* EXERCISE REQUIREMENTS *
Return every record below exactly as given.

-------

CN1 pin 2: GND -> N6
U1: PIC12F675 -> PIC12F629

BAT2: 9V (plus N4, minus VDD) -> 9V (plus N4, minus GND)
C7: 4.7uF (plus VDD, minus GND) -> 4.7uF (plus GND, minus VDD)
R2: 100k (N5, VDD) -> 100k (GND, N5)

-------

* ANSWER SPACE *
CN1 pin 2: GND -> N6
U1: PIC12F675 -> PIC12F629

BAT2: 9V (plus N4, minus VDD) -> 9V (plus N4, minus GND)
C7: 4.7uF (plus VDD, minus GND) -> 4.7uF (plus GND, minus VDD)
R2: 100k (N5, VDD) -> 100k (GND, N5)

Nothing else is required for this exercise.